[Object state comparisons]
+++

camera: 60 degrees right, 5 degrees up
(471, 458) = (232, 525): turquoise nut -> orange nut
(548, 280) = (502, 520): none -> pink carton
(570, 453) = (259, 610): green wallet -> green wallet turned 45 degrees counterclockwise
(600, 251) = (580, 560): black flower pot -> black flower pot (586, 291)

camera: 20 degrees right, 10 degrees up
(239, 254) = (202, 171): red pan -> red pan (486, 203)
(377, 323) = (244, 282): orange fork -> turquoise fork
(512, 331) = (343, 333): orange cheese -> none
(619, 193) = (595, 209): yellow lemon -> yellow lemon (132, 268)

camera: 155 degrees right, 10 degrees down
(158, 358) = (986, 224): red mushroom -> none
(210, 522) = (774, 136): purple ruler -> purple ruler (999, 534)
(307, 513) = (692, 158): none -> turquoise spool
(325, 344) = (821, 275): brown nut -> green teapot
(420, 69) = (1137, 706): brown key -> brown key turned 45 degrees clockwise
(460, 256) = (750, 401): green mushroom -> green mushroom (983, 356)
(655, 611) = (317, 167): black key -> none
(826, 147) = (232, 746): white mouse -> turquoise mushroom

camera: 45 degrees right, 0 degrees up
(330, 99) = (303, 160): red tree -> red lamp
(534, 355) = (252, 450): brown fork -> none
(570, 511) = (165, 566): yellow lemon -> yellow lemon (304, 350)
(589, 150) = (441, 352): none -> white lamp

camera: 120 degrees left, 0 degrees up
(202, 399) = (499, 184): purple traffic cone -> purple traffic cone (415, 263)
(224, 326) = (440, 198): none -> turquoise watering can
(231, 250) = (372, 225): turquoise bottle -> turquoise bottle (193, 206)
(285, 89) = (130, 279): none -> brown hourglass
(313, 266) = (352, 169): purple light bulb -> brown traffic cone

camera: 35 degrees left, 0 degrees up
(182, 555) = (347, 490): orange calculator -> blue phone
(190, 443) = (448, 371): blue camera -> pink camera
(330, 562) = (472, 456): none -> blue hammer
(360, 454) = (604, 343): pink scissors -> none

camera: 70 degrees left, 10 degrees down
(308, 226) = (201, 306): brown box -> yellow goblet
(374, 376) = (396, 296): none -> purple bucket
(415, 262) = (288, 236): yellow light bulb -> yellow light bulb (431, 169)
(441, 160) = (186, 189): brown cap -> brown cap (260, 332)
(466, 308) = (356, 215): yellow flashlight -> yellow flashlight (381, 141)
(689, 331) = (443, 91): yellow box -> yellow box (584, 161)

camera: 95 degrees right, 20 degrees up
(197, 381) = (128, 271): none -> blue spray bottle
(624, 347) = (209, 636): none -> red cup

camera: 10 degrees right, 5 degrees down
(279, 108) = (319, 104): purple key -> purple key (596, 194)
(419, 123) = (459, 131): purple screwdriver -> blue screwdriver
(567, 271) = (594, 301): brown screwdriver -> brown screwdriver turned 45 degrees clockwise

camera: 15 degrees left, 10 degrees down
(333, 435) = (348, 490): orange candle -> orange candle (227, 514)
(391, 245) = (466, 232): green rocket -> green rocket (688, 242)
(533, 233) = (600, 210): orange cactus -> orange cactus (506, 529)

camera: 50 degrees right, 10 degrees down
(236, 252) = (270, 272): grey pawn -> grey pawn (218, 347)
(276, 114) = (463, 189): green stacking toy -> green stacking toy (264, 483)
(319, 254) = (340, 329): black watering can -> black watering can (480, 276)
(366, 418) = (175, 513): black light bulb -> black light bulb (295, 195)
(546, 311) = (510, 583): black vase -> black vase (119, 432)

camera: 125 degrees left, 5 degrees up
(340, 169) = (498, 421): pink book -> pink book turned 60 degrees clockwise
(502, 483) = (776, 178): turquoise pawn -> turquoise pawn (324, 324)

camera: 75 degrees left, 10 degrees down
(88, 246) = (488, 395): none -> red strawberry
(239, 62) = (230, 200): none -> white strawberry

+++

**Assignment**. Please quote the records above exactly, without skipping a line.

**Response to this exercise**.
camera: 60 degrees right, 5 degrees up
(471, 458) = (232, 525): turquoise nut -> orange nut
(548, 280) = (502, 520): none -> pink carton
(570, 453) = (259, 610): green wallet -> green wallet turned 45 degrees counterclockwise
(600, 251) = (580, 560): black flower pot -> black flower pot (586, 291)

camera: 20 degrees right, 10 degrees up
(239, 254) = (202, 171): red pan -> red pan (486, 203)
(377, 323) = (244, 282): orange fork -> turquoise fork
(512, 331) = (343, 333): orange cheese -> none
(619, 193) = (595, 209): yellow lemon -> yellow lemon (132, 268)

camera: 155 degrees right, 10 degrees down
(158, 358) = (986, 224): red mushroom -> none
(210, 522) = (774, 136): purple ruler -> purple ruler (999, 534)
(307, 513) = (692, 158): none -> turquoise spool
(325, 344) = (821, 275): brown nut -> green teapot
(420, 69) = (1137, 706): brown key -> brown key turned 45 degrees clockwise
(460, 256) = (750, 401): green mushroom -> green mushroom (983, 356)
(655, 611) = (317, 167): black key -> none
(826, 147) = (232, 746): white mouse -> turquoise mushroom

camera: 45 degrees right, 0 degrees up
(330, 99) = (303, 160): red tree -> red lamp
(534, 355) = (252, 450): brown fork -> none
(570, 511) = (165, 566): yellow lemon -> yellow lemon (304, 350)
(589, 150) = (441, 352): none -> white lamp

camera: 120 degrees left, 0 degrees up
(202, 399) = (499, 184): purple traffic cone -> purple traffic cone (415, 263)
(224, 326) = (440, 198): none -> turquoise watering can
(231, 250) = (372, 225): turquoise bottle -> turquoise bottle (193, 206)
(285, 89) = (130, 279): none -> brown hourglass
(313, 266) = (352, 169): purple light bulb -> brown traffic cone

camera: 35 degrees left, 0 degrees up
(182, 555) = (347, 490): orange calculator -> blue phone
(190, 443) = (448, 371): blue camera -> pink camera
(330, 562) = (472, 456): none -> blue hammer
(360, 454) = (604, 343): pink scissors -> none

camera: 70 degrees left, 10 degrees down
(308, 226) = (201, 306): brown box -> yellow goblet
(374, 376) = (396, 296): none -> purple bucket
(415, 262) = (288, 236): yellow light bulb -> yellow light bulb (431, 169)
(441, 160) = (186, 189): brown cap -> brown cap (260, 332)
(466, 308) = (356, 215): yellow flashlight -> yellow flashlight (381, 141)
(689, 331) = (443, 91): yellow box -> yellow box (584, 161)

camera: 95 degrees right, 20 degrees up
(197, 381) = (128, 271): none -> blue spray bottle
(624, 347) = (209, 636): none -> red cup

camera: 10 degrees right, 5 degrees down
(279, 108) = (319, 104): purple key -> purple key (596, 194)
(419, 123) = (459, 131): purple screwdriver -> blue screwdriver
(567, 271) = (594, 301): brown screwdriver -> brown screwdriver turned 45 degrees clockwise

camera: 15 degrees left, 10 degrees down
(333, 435) = (348, 490): orange candle -> orange candle (227, 514)
(391, 245) = (466, 232): green rocket -> green rocket (688, 242)
(533, 233) = (600, 210): orange cactus -> orange cactus (506, 529)

camera: 50 degrees right, 10 degrees down
(236, 252) = (270, 272): grey pawn -> grey pawn (218, 347)
(276, 114) = (463, 189): green stacking toy -> green stacking toy (264, 483)
(319, 254) = (340, 329): black watering can -> black watering can (480, 276)
(366, 418) = (175, 513): black light bulb -> black light bulb (295, 195)
(546, 311) = (510, 583): black vase -> black vase (119, 432)

camera: 125 degrees left, 5 degrees up
(340, 169) = (498, 421): pink book -> pink book turned 60 degrees clockwise
(502, 483) = (776, 178): turquoise pawn -> turquoise pawn (324, 324)

camera: 75 degrees left, 10 degrees down
(88, 246) = (488, 395): none -> red strawberry
(239, 62) = (230, 200): none -> white strawberry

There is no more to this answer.